• _What is expected_:
Except for the pictures, reproduce the records word for word.

Data in this exercise START

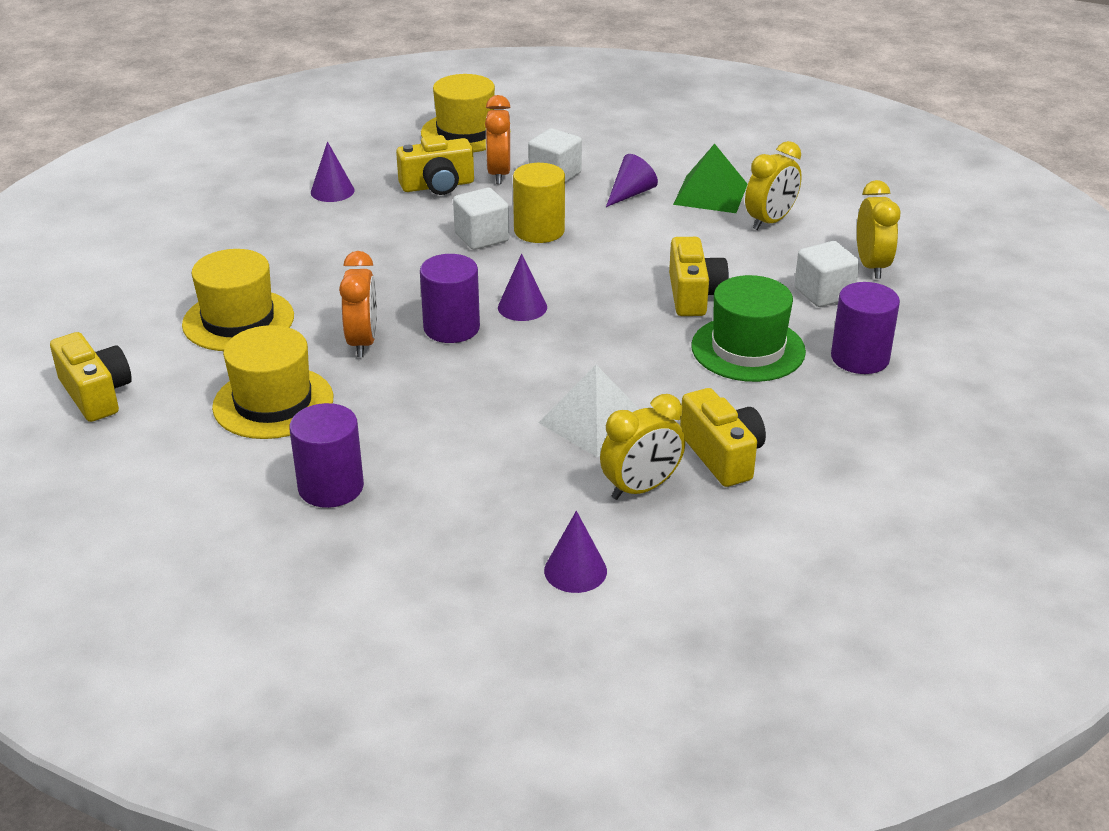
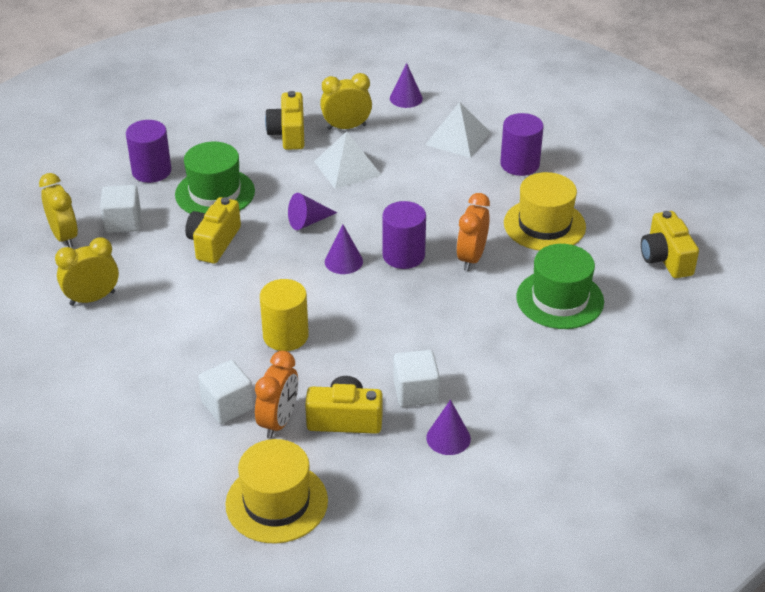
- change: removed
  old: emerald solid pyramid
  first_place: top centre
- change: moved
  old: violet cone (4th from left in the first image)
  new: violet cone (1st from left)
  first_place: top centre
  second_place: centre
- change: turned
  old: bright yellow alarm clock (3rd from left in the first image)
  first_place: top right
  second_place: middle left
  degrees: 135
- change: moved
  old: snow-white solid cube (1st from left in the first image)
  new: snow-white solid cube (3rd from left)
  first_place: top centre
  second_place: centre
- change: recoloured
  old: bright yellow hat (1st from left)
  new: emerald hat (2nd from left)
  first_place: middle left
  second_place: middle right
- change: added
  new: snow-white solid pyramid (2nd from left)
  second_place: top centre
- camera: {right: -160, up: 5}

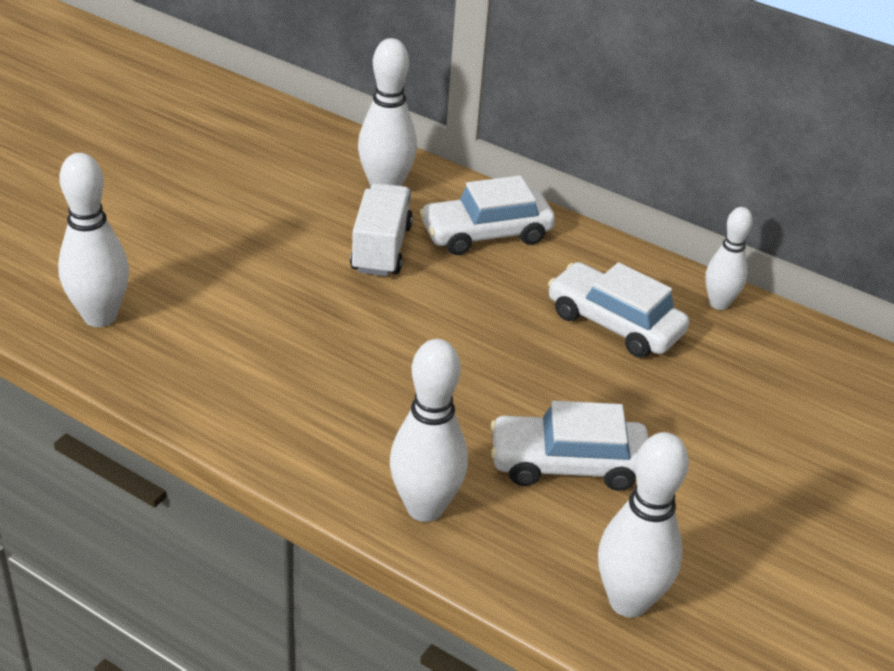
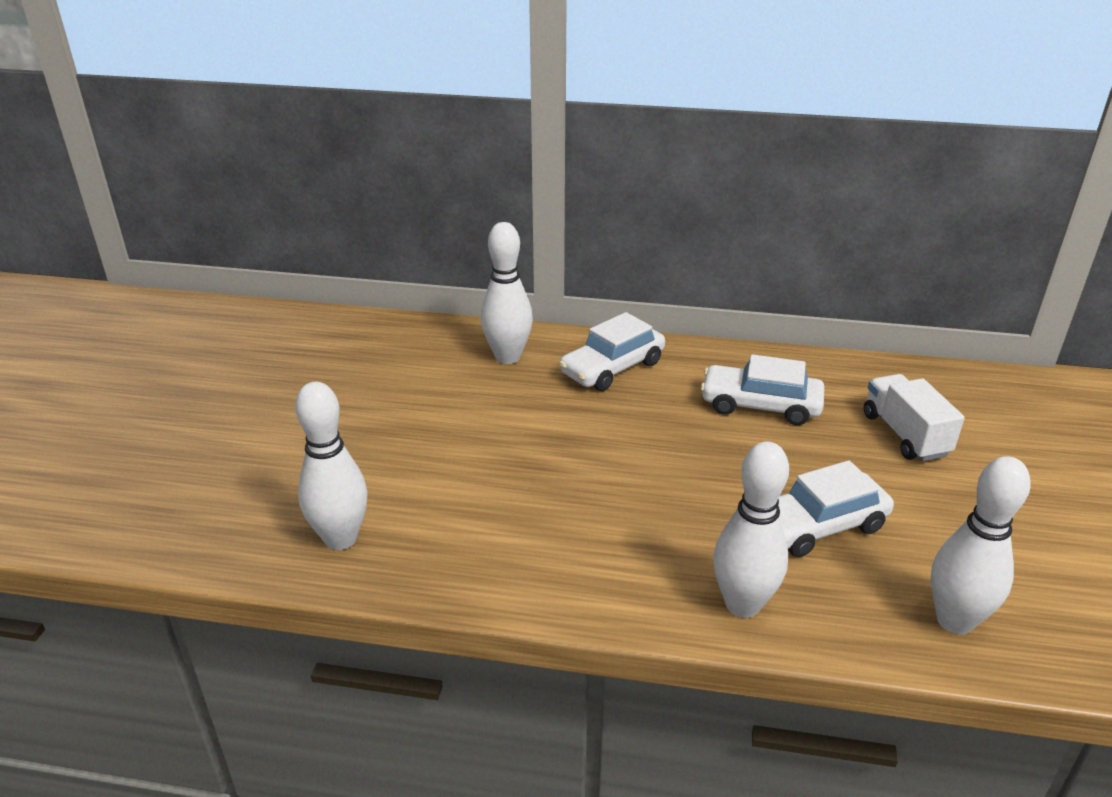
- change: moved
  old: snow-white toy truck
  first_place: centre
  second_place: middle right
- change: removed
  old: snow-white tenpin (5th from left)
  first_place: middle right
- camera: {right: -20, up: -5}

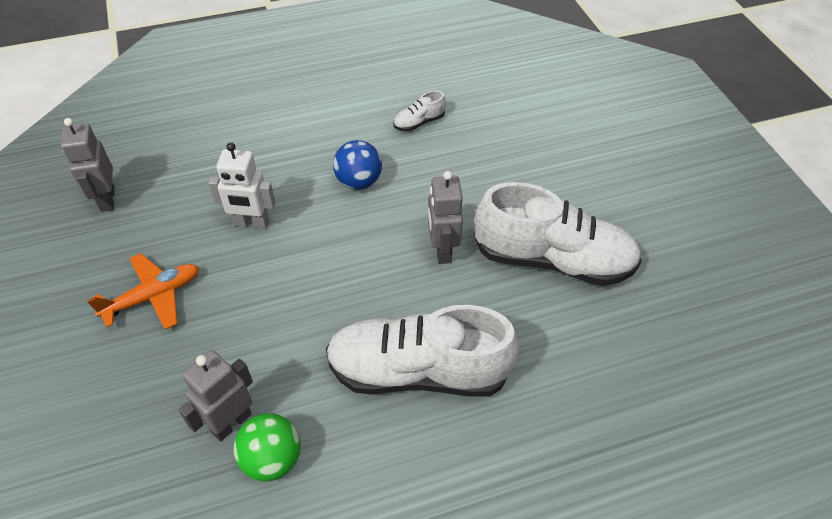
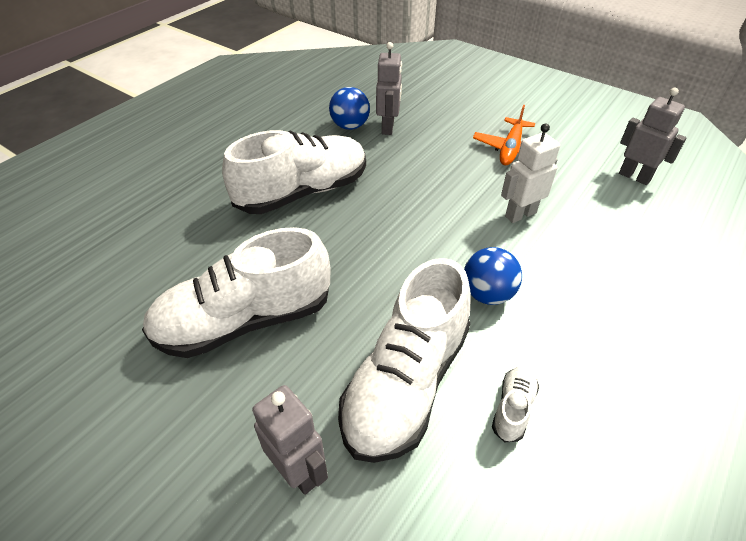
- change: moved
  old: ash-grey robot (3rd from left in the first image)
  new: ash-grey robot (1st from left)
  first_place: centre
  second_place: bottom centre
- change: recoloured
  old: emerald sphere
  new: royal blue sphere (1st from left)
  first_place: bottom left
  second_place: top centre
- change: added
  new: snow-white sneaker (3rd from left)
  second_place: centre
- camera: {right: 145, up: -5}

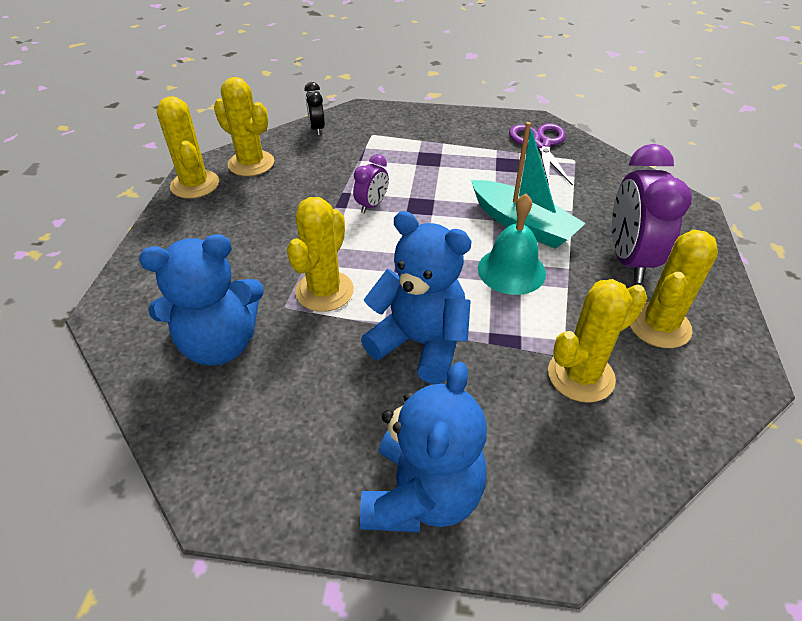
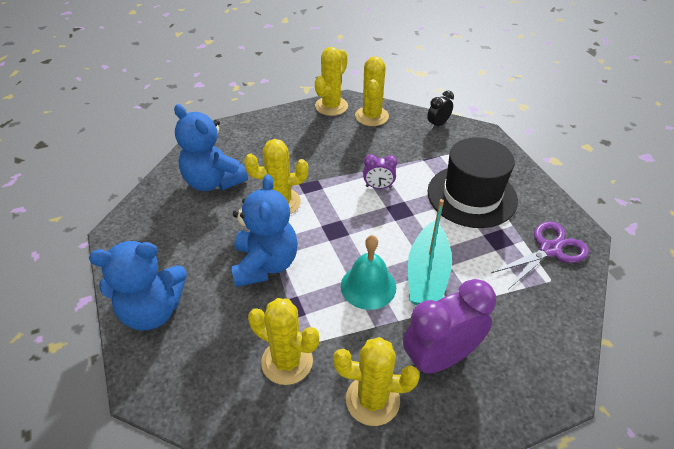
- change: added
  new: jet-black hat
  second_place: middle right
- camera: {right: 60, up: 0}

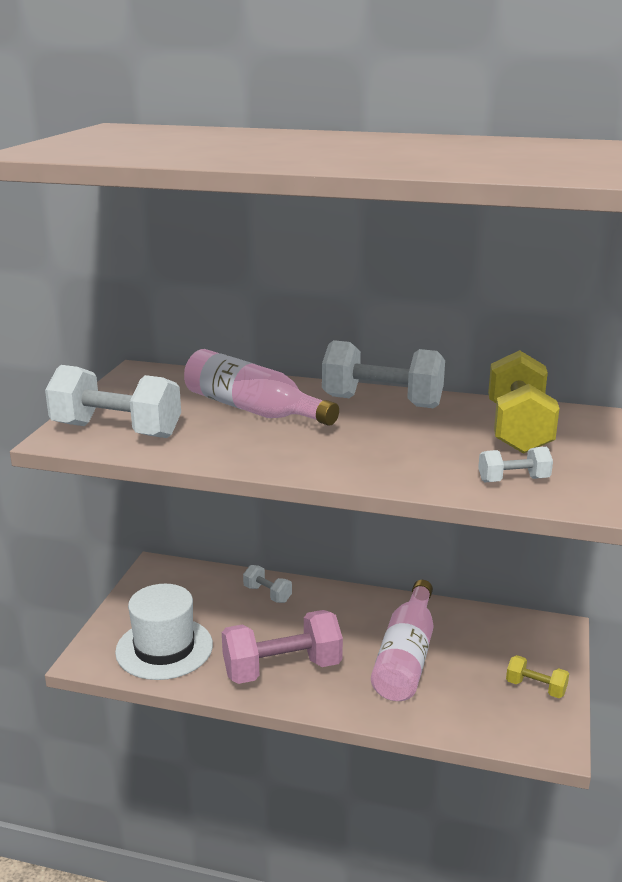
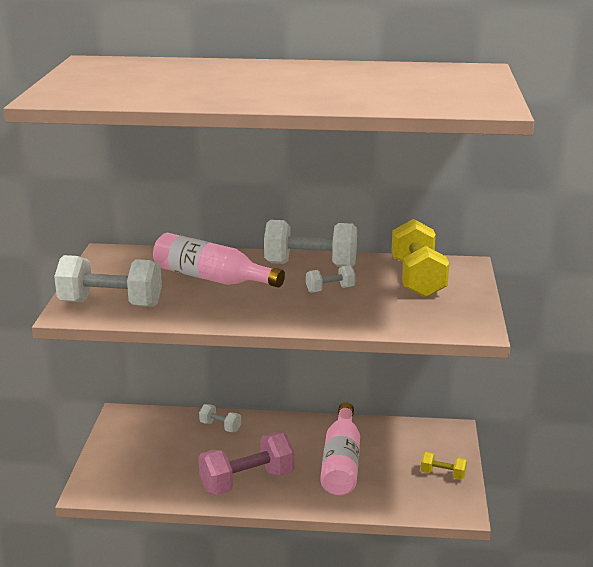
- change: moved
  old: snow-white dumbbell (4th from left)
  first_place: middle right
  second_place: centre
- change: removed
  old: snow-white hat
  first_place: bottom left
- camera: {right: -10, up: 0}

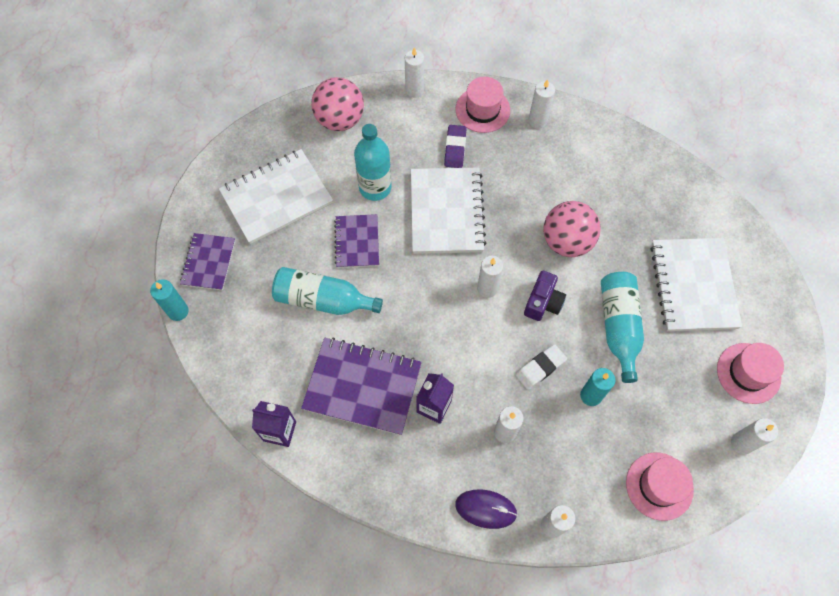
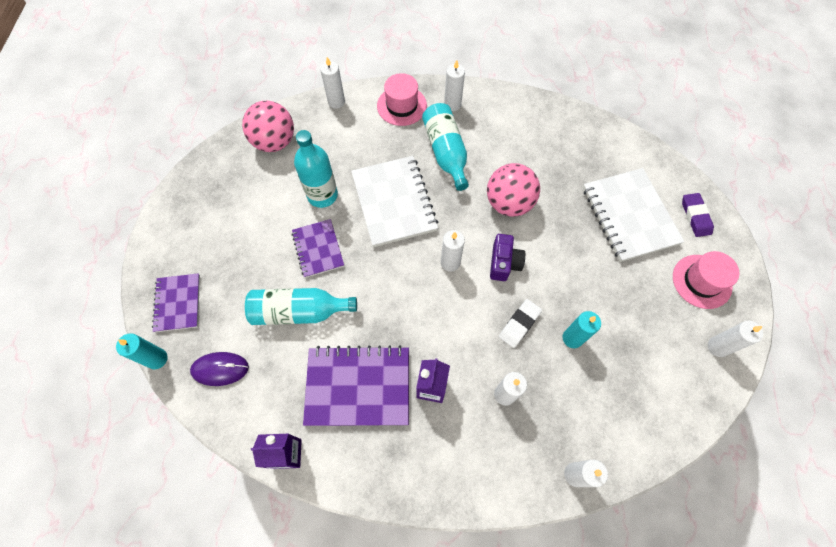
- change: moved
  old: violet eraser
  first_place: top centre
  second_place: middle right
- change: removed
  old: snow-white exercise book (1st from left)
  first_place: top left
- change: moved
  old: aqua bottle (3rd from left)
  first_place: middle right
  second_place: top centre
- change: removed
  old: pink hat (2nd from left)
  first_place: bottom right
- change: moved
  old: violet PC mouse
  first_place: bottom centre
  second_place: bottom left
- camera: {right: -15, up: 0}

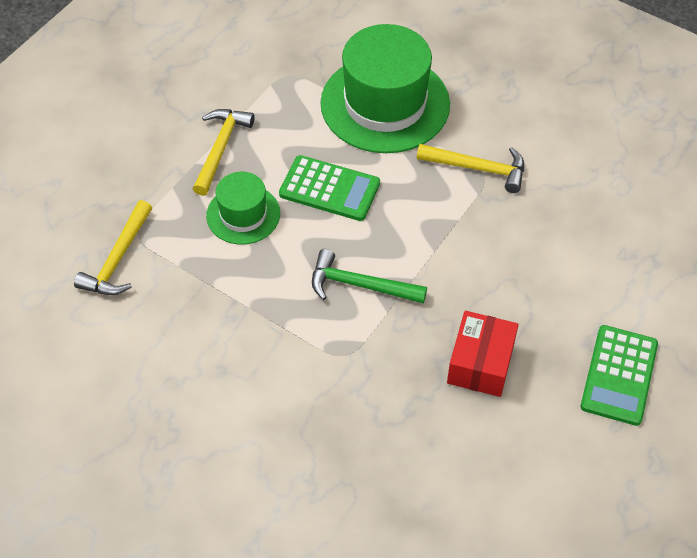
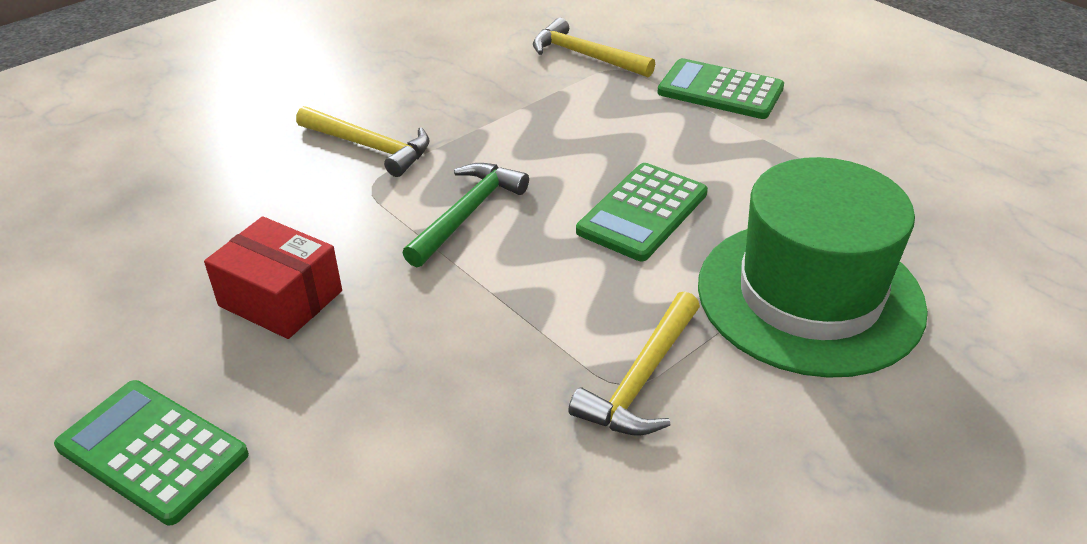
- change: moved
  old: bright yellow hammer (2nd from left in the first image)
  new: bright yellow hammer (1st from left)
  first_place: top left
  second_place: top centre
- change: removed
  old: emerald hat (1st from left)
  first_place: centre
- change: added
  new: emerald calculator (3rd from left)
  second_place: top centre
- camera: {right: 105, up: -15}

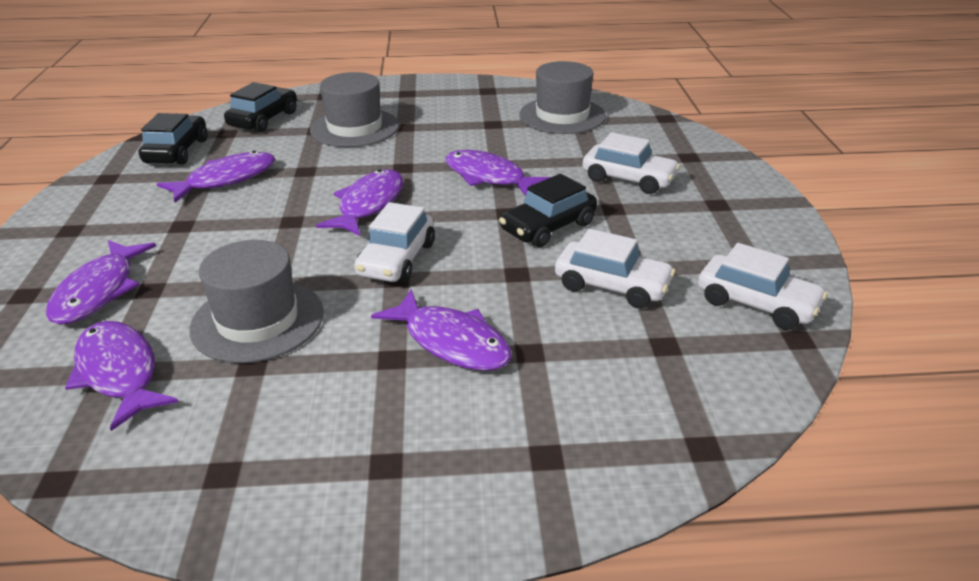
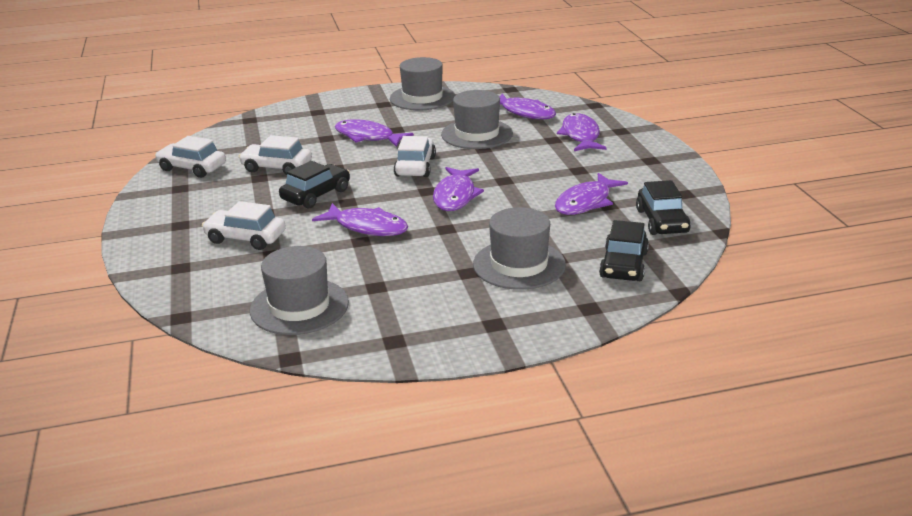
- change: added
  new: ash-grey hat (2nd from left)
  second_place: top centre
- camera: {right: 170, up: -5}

Data in this exercise END

• _Problem solution_:
- change: removed
  old: emerald solid pyramid
  first_place: top centre
- change: moved
  old: violet cone (4th from left in the first image)
  new: violet cone (1st from left)
  first_place: top centre
  second_place: centre
- change: turned
  old: bright yellow alarm clock (3rd from left in the first image)
  first_place: top right
  second_place: middle left
  degrees: 135
- change: moved
  old: snow-white solid cube (1st from left in the first image)
  new: snow-white solid cube (3rd from left)
  first_place: top centre
  second_place: centre
- change: recoloured
  old: bright yellow hat (1st from left)
  new: emerald hat (2nd from left)
  first_place: middle left
  second_place: middle right
- change: added
  new: snow-white solid pyramid (2nd from left)
  second_place: top centre
- camera: {right: -160, up: 5}

- change: moved
  old: snow-white toy truck
  first_place: centre
  second_place: middle right
- change: removed
  old: snow-white tenpin (5th from left)
  first_place: middle right
- camera: {right: -20, up: -5}

- change: moved
  old: ash-grey robot (3rd from left in the first image)
  new: ash-grey robot (1st from left)
  first_place: centre
  second_place: bottom centre
- change: recoloured
  old: emerald sphere
  new: royal blue sphere (1st from left)
  first_place: bottom left
  second_place: top centre
- change: added
  new: snow-white sneaker (3rd from left)
  second_place: centre
- camera: {right: 145, up: -5}

- change: added
  new: jet-black hat
  second_place: middle right
- camera: {right: 60, up: 0}

- change: moved
  old: snow-white dumbbell (4th from left)
  first_place: middle right
  second_place: centre
- change: removed
  old: snow-white hat
  first_place: bottom left
- camera: {right: -10, up: 0}

- change: moved
  old: violet eraser
  first_place: top centre
  second_place: middle right
- change: removed
  old: snow-white exercise book (1st from left)
  first_place: top left
- change: moved
  old: aqua bottle (3rd from left)
  first_place: middle right
  second_place: top centre
- change: removed
  old: pink hat (2nd from left)
  first_place: bottom right
- change: moved
  old: violet PC mouse
  first_place: bottom centre
  second_place: bottom left
- camera: {right: -15, up: 0}

- change: moved
  old: bright yellow hammer (2nd from left in the first image)
  new: bright yellow hammer (1st from left)
  first_place: top left
  second_place: top centre
- change: removed
  old: emerald hat (1st from left)
  first_place: centre
- change: added
  new: emerald calculator (3rd from left)
  second_place: top centre
- camera: {right: 105, up: -15}

- change: added
  new: ash-grey hat (2nd from left)
  second_place: top centre
- camera: {right: 170, up: -5}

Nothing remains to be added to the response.